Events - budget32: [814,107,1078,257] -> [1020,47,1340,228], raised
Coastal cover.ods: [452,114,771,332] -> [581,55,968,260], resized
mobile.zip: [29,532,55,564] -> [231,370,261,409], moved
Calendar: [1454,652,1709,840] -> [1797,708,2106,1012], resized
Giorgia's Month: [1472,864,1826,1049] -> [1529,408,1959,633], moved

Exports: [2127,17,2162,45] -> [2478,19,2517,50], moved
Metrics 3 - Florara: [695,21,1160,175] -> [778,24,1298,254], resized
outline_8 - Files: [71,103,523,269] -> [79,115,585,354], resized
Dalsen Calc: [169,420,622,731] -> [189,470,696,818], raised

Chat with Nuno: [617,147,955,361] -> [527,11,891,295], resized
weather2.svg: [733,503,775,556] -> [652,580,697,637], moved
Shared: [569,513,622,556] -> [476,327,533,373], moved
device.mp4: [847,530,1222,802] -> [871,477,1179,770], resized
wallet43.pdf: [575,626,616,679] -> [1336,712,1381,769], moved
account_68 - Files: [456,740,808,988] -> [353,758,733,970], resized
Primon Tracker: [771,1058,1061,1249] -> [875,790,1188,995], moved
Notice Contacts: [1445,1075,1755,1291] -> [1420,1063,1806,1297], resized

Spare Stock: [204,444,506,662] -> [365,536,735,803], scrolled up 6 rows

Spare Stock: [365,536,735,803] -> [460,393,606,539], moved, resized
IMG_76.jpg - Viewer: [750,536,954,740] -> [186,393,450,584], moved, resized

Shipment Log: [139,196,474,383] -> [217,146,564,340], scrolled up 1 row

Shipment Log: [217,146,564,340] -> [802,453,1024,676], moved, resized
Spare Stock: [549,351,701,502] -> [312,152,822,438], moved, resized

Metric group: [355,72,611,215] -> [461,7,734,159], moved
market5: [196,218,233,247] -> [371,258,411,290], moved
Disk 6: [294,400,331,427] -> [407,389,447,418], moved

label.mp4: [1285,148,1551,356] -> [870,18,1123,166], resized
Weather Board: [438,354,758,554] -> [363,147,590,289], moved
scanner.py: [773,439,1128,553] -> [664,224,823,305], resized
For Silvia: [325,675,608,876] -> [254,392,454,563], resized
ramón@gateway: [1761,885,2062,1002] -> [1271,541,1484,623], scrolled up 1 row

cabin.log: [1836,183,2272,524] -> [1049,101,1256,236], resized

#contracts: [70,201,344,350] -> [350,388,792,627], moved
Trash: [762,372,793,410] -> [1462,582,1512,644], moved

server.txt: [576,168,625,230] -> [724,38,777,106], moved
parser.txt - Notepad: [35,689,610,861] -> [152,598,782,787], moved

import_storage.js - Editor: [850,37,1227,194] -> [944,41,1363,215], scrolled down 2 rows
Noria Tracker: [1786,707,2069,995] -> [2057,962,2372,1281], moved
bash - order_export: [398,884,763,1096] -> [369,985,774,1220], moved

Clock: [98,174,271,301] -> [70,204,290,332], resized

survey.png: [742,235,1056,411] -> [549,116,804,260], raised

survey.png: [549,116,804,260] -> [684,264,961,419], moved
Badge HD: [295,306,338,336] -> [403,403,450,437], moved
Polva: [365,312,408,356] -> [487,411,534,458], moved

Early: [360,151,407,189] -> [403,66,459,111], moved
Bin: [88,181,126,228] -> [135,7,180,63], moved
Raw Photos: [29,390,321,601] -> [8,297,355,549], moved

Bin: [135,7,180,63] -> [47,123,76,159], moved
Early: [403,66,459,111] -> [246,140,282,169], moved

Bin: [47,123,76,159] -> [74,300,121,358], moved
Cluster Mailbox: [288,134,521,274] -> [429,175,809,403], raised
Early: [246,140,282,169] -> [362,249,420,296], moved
================
» **WORK ORDER**:
Please output the exact lines of the records above, beginning with the first and stopping after the line that holds "Chat with Nuno: [617,147,955,361]", and nothing else.

» **SOLUTION**:
Events - budget32: [814,107,1078,257] -> [1020,47,1340,228], raised
Coastal cover.ods: [452,114,771,332] -> [581,55,968,260], resized
mobile.zip: [29,532,55,564] -> [231,370,261,409], moved
Calendar: [1454,652,1709,840] -> [1797,708,2106,1012], resized
Giorgia's Month: [1472,864,1826,1049] -> [1529,408,1959,633], moved

Exports: [2127,17,2162,45] -> [2478,19,2517,50], moved
Metrics 3 - Florara: [695,21,1160,175] -> [778,24,1298,254], resized
outline_8 - Files: [71,103,523,269] -> [79,115,585,354], resized
Dalsen Calc: [169,420,622,731] -> [189,470,696,818], raised

Chat with Nuno: [617,147,955,361] -> [527,11,891,295], resized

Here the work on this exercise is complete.